EXERCISE DATA »
______

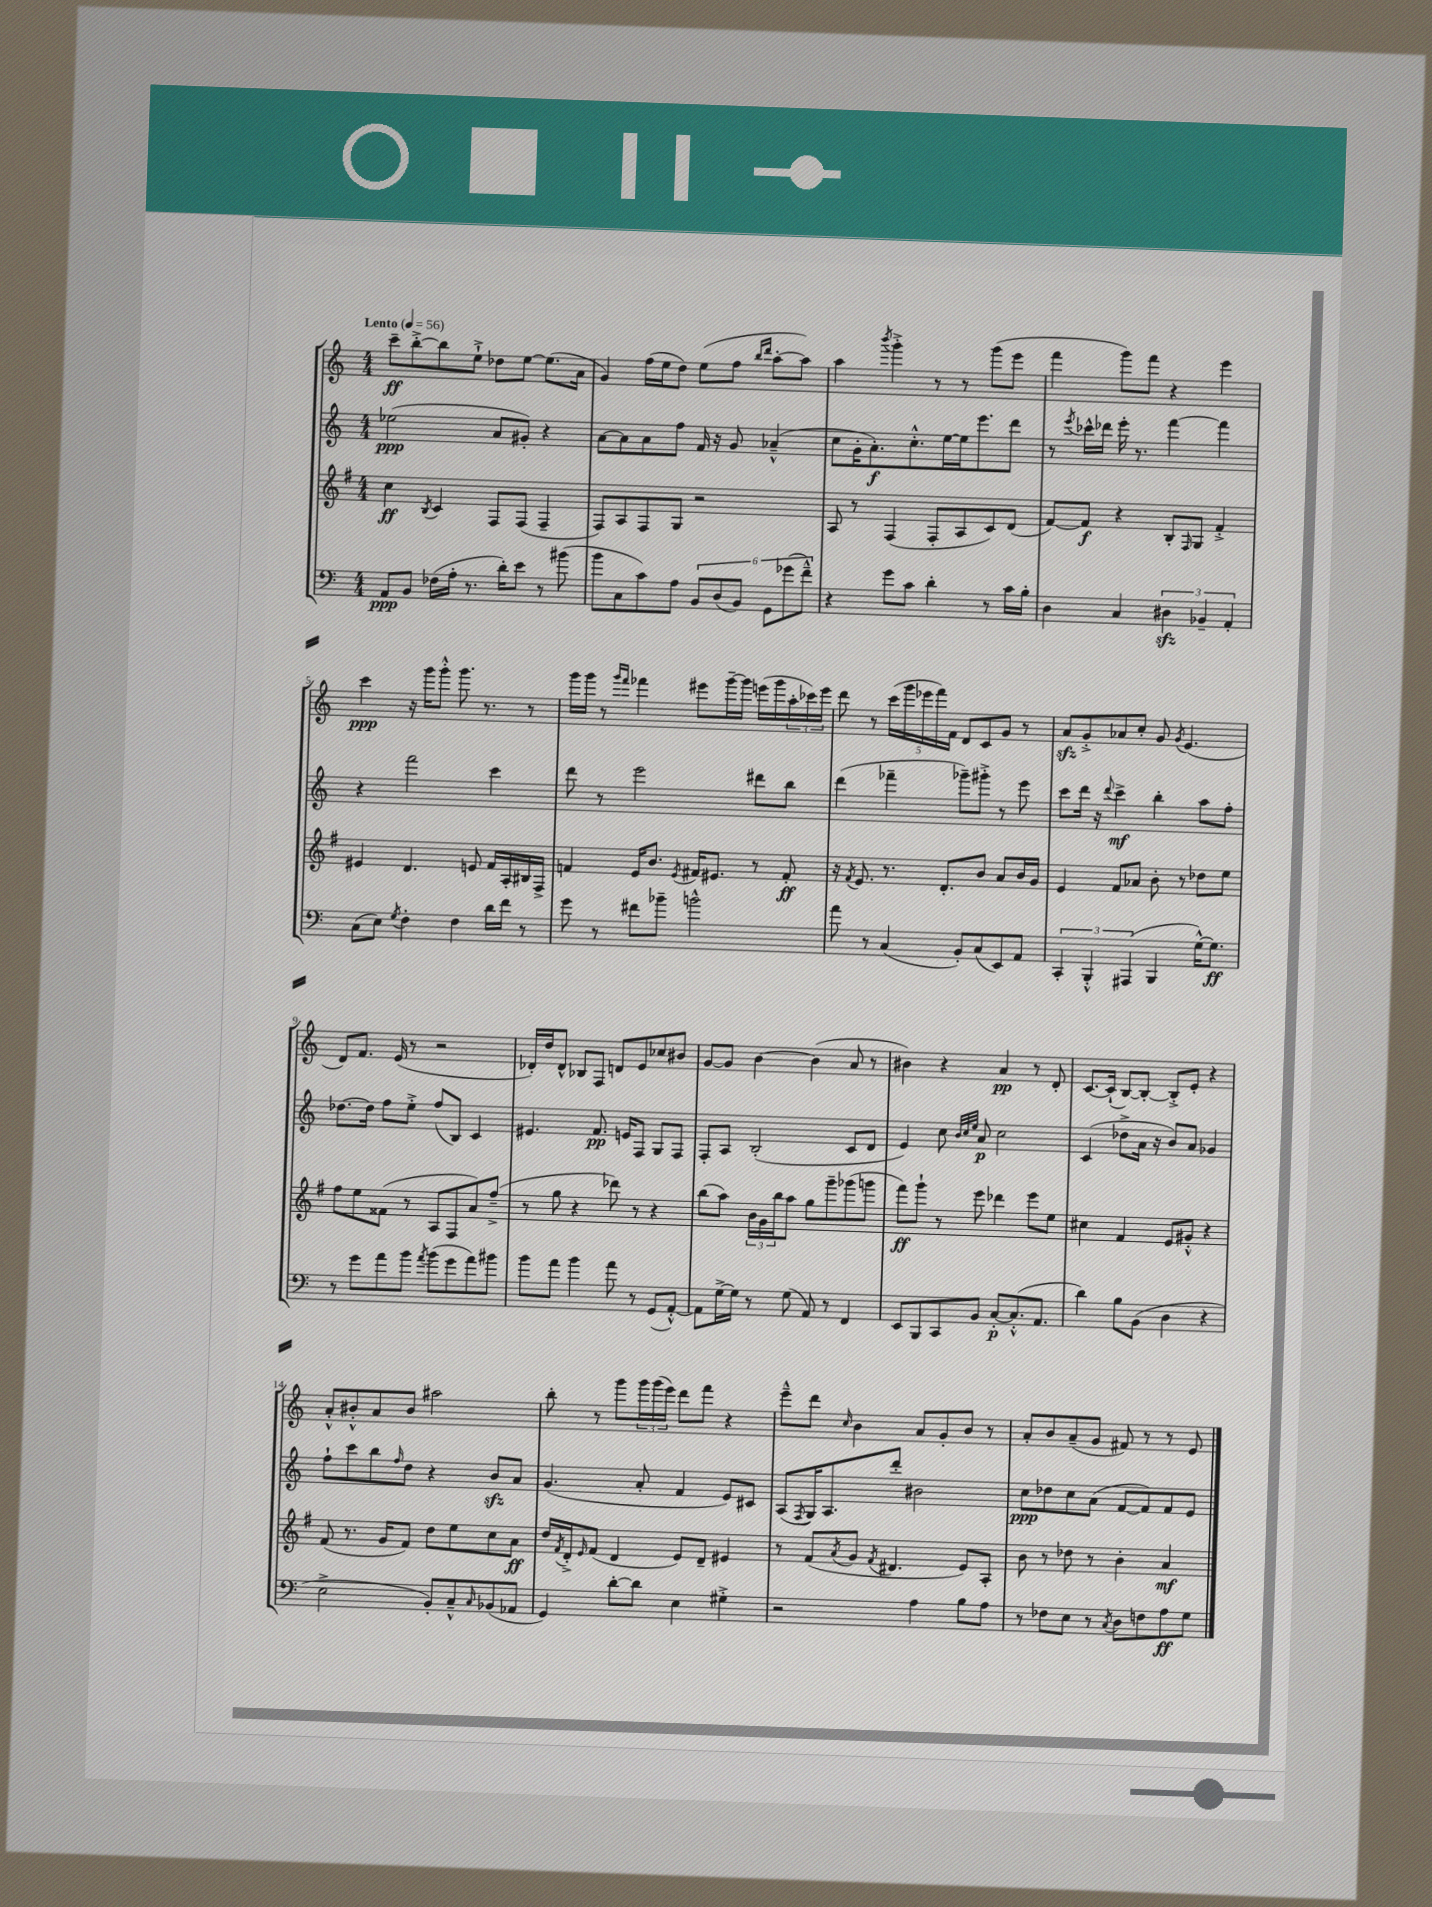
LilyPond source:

<<
\new StaffGroup <<
\new Staff = "s0" {
    \clef treble \key c \major \numericTimeSignature \time 4/4 \tempo "Lento" 4 = 56
    c'''8--\ff b''8~-.-> b''8 e''8-!-> des''8 e''8~ e''8.( a'16 |
    g'4) f''16( e''16 d''8) e''8( f''8 \grace { b''16 d'''16 } a''8~-. a''8) |
    a''4 \acciaccatura { b'''8 } g'''4-.-> r8 r8 g'''8( e'''8 |
    f'''4 g'''8) f'''8 r4 e'''4 |
    c'''4\ppp r16 g'''16 g'''8-.-^ g'''8. r8. r8 |
    g'''16 g'''16 r8 \grace { g'''16 f'''16 } fes'''4 eis'''8 g'''16~-- g'''16 e'''16( g'''16 \tuplet 3/2 { a''16-. ces'''16) e'''16 } |
    d'''8 r8 \tuplet 5/4 { c'''16( g'''16 ees'''16 f'''16) f'16 } d'8 c'8 g'8 r8 |
    a'8\sfz g'8-.-> aes'8 c''8-. g'8 \acciaccatura { g'8 } e'4.( |
    d'8) f'8. e'16( r8 r2 |
    des'16-.) d''16 des'8-^ bes8 f8 d'8 e'8 ces''8 bis'8 |
    g'8~ g'8 b'4~ b'4( a'8 r8 |
    bis'4) r4 a'4\pp r8 d'8-. |
    c'8.~ c'16-!( b8~) b8~-. b8-.-> e'8-. r4 |
    a'8-.-^ bis'8-.-^ a'8 bis'8 ais''2 |
    b''8-. r8 g'''8 \tuplet 3/2 { g'''16 g'''16( e'''16) } d'''8 f'''8 r4 |
    e'''8---^ d'''8 \grace { c''16 } b'4 a'8 g'8-. b'8 r8 |
    a'8-. b'8 a'8--( g'8 fis'8) r8 r8 e'8 \bar "|." |
}
\new Staff = "s1" {
    \clef treble \key c \major \numericTimeSignature \time 4/4
    ees''2\ppp( a'8 gis'8-.) r4 |
    a'8~ a'8 a'8 f''8 f'16 r16 g'8 aes'4---^( |
    c''8 g'16-. a'8.-.\f) c''8.-.-^ e''16~ e''16 e'''8. d'''8 |
    r8 \acciaccatura { e'''8 } ces'''16-^ des'''16 e'''16-. r8. f'''4~ f'''4 |
    r4 f'''2 c'''4 |
    d'''8 r8 e'''2 dis'''8 b''8 |
    d'''4( fes'''4-- ges'''8--) gis'''8-.-> r8 e'''8 |
    c'''8 d'''16 r16 \appoggiatura { d'''8 } c'''4->\mf b''4-. a''8 f''8-. |
    des''8.~ des''16 f''8 e''8-.-> f''8( b8) c'4 |
    eis'4. f'8.\pp e'16 f8 g8 f8 |
    f8-. a8 b2-.( c'8 d'8 |
    e'4) c''8 \grace { b'32 c''32 e''32 } a'8\p c''2 |
    c'4( des''8-> a'16 r16 b'8) a'8 ges'4 |
    f''8-! c'''8 b''8 \grace { f''16 } d''8 r4 b'8\sfz a'8 |
    g'4.( a'8-. f'4 e'8) cis'8 |
    a8( \acciaccatura { f8 } g16) a8. d'''8-. bis'2 |
    c''8\ppp des''8 c''8 a'8( f'8~ f'8) f'8 e'8 \bar "|." |
}
\new Staff = "s2" {
    \clef treble \key g \major \numericTimeSignature \time 4/4
    c''4\ff \acciaccatura { b8 } c'4 fis8 fis8( fis4-- |
    fis8) a8 fis8 g8 r2 |
    a8 r8 fis4( fis8-. a8 c'8) d'8( |
    fis'8~) fis'8\f r4 b8-. \grace { fis16 } g8 fis'4-.-> |
    eis'4 d'4. e'8 fis'16 a16-. bis16 fis16-> |
    f'4 e'16 b'8. \acciaccatura { e'8 } fis'16 eis'8. r8 fis'8-.\ff |
    r16 \acciaccatura { fis'8 } e'8. r8. d'8.-. b'8 a'8 b'16 g'16 |
    e'4 fis'8 aes'8 b'8-. r8 des''8 e''8 |
    fis''8 e''8 fisis'8( r8 a8 fis8 a'8) fis''8--->( |
    r8 g''8 r4 des'''8) r8 r4 |
    b''8( a''8) \tuplet 3/2 { b'16 g'16 b''16 } a''8 g''8 g'''8-- ges'''8( g'''8 |
    fis'''8\ff) g'''8-! r8 e'''8 des'''4 e'''8 e''8 |
    cis''4 fis'4 e'8 gis'8-.-^ r4 |
    fis'8( r8. g'16 fis'8) d''8 e''8 c''8 a'8\ff |
    d''16 \acciaccatura { fis'8 } d'16-.-> \grace { e'16 } fis'8( d'4 e'8) d'8-- eis'4 |
    r8 fis'8( \acciaccatura { a'8 } g'8 \acciaccatura { fis'8 } dis'4. e'8) a8-. |
    b'8 r8 des''8 r8 b'4-. a'4\mf \bar "|." |
}
\new Staff = "s3" {
    \clef bass \key c \major \numericTimeSignature \time 4/4
    a,8\ppp b,8 fes16( a16-. r8. d'16-.) e'8 r8 bis'8( |
    b'8 c8 c'8) a8 \tuplet 6/4 { b,8 d8( b,8) g,8 ges'8( f'8---^) } |
    r4 g'8 c'8 d'4-. r8 c'16 b16-. |
    d4 c4 \tuplet 3/2 { dis4\sfz bes,4-- a,4-. } |
    c8( e8) \acciaccatura { g8 } f4-. f4 d'16 f'16 r8 |
    g'8 r8 fis'8 bes'8-- b'2-^ |
    a'8 r8 c4( b,8-.) c8( e,8) a,8 |
    \tuplet 3/2 { c,4-. b,,4-.-^ ais,,4( } b,,4 g16~-^) g8.\ff |
    r8 g'8 a'8 b'8 \acciaccatura { a'8 } b'8( g'8 a'8) bis'8 |
    b'8 a'8 b'4 a'8 r8 g,8( a,8~-.-^) |
    a,8 g16~-> g16 r8 g8( a,8) r8 f,4 |
    e,8 b,,8 c,8 b,8 c8~-.\p c8.-.-^( a,8. |
    d'4) b8 b,8( d4 r4 |
    e2-> b,8-.) c8---^ \grace { c16 } bes,8( aes,8 |
    g,4) d'8~-. d'8 e4 gis4-.-> |
    r2 a4 b8 a8 |
    r8 fes8 e8 r8 \acciaccatura { c8 } d8 f8 a8\ff g8 \bar "|." |
}
>>
>>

______

DIRECTIONS FOR THIS TASK » Gather every line from the items above that contains the string "major".

COMPLETE OUTPUT »
    \clef treble \key c \major \numericTimeSignature \time 4/4 \tempo "Lento" 4 = 56
    \clef treble \key c \major \numericTimeSignature \time 4/4
    \clef treble \key g \major \numericTimeSignature \time 4/4
    \clef bass \key c \major \numericTimeSignature \time 4/4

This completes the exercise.